> _Dataset_:
+--

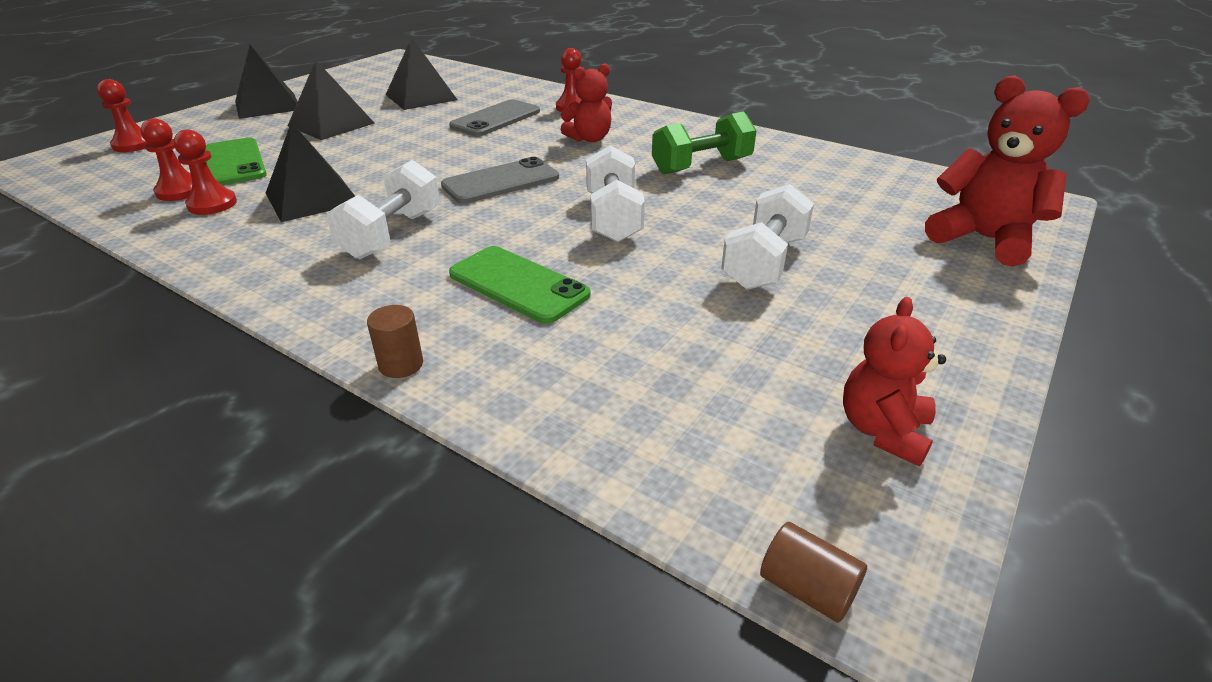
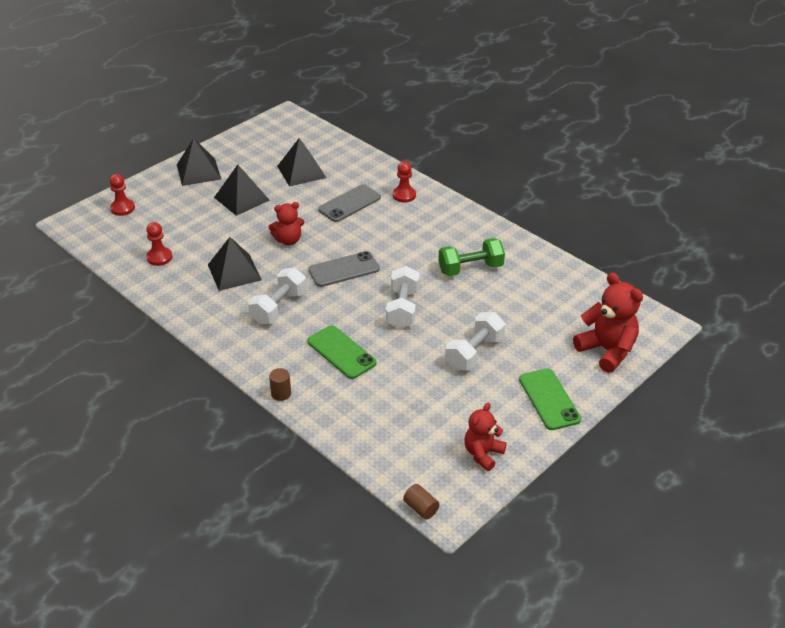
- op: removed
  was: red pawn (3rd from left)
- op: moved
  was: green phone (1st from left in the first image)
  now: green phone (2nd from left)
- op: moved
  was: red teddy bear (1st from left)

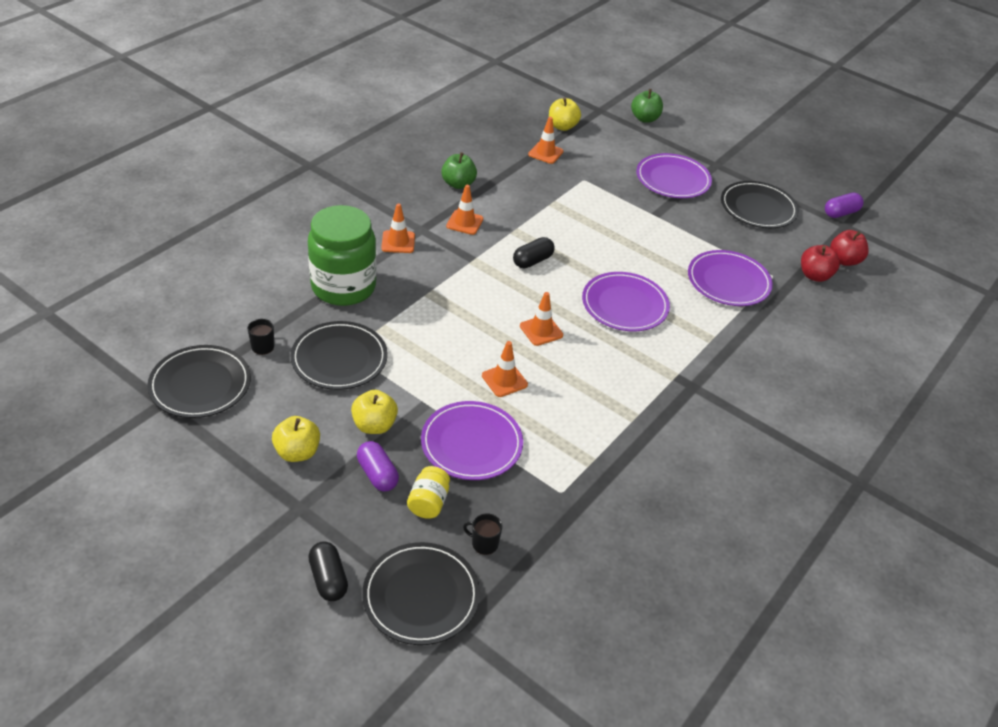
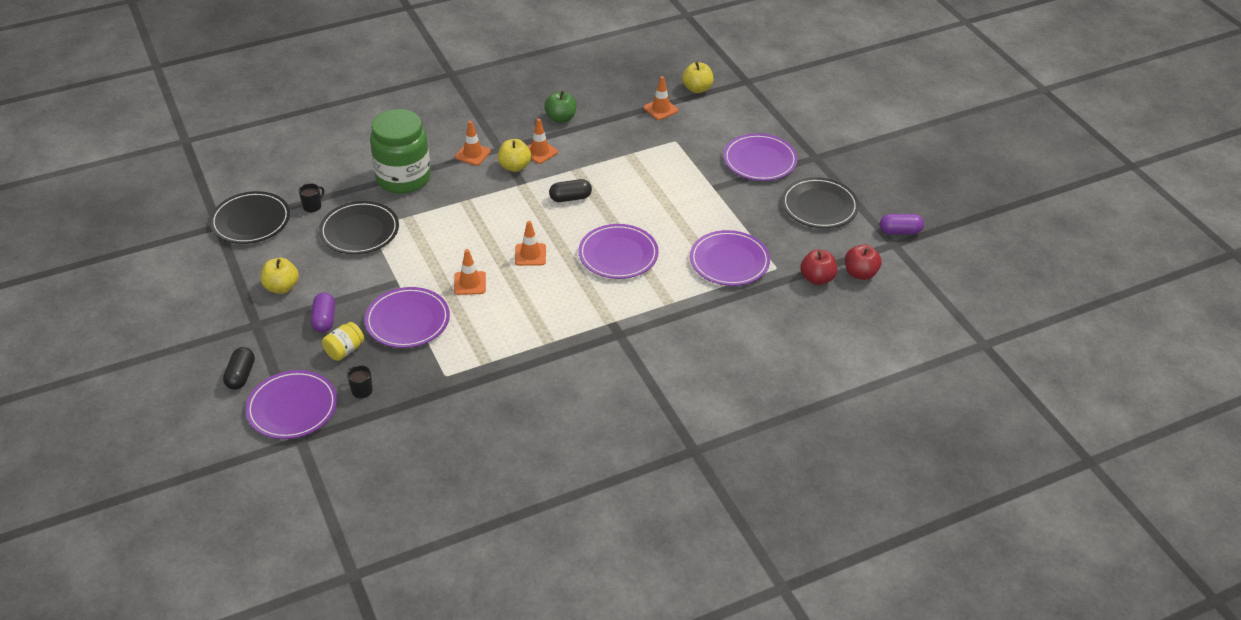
- op: removed
  was: green apple (2nd from left)
- op: moved
  was: yellow apple (2nd from left)
- op: recoloured
  was: black plate (3rd from left)
  now: purple plate (1st from left)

+--

> _The task_: Please return the full listing exactly as given, with the images left out.

> _Expected answer_:
- op: removed
  was: red pawn (3rd from left)
- op: moved
  was: green phone (1st from left in the first image)
  now: green phone (2nd from left)
- op: moved
  was: red teddy bear (1st from left)

- op: removed
  was: green apple (2nd from left)
- op: moved
  was: yellow apple (2nd from left)
- op: recoloured
  was: black plate (3rd from left)
  now: purple plate (1st from left)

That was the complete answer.